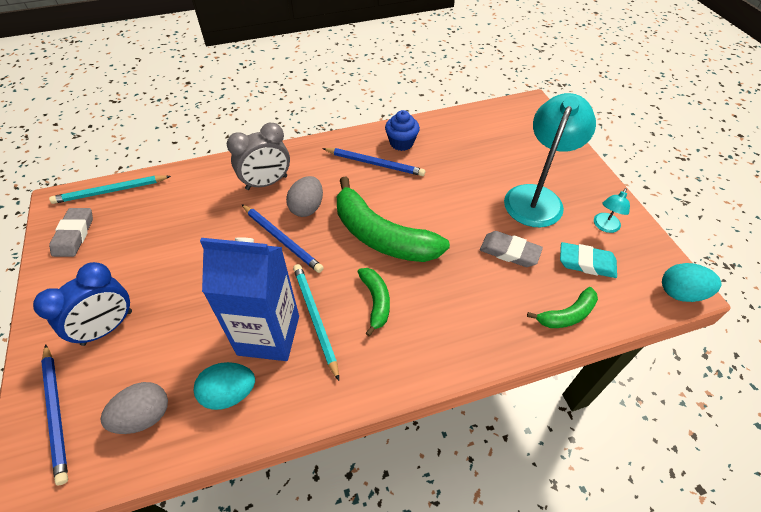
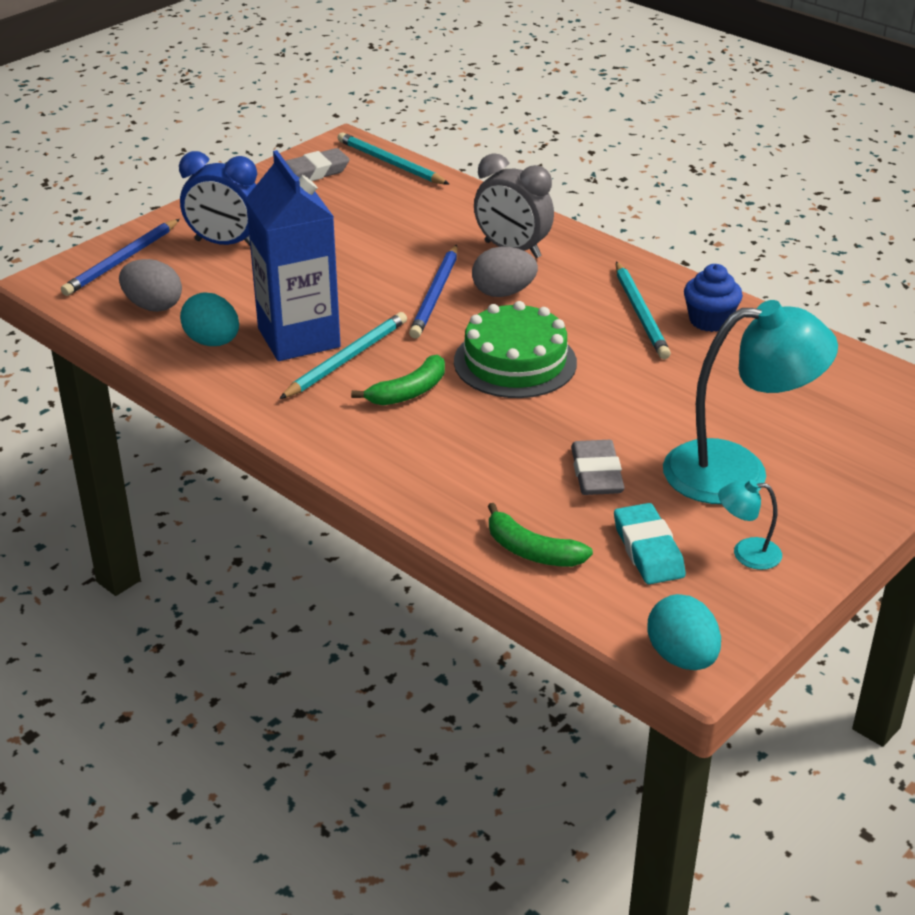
camera: 60 degrees right, 15 degrees down
(375, 163) = (640, 313): blue pencil -> turquoise pencil
(381, 236) = (515, 362): green banana -> green cake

===

**Problem description**
Find "(375, 163) = (640, 313): blue" in the data above, then repeat that line and all lines after it exactly, ending with the final line.

**Result below**
(375, 163) = (640, 313): blue pencil -> turquoise pencil
(381, 236) = (515, 362): green banana -> green cake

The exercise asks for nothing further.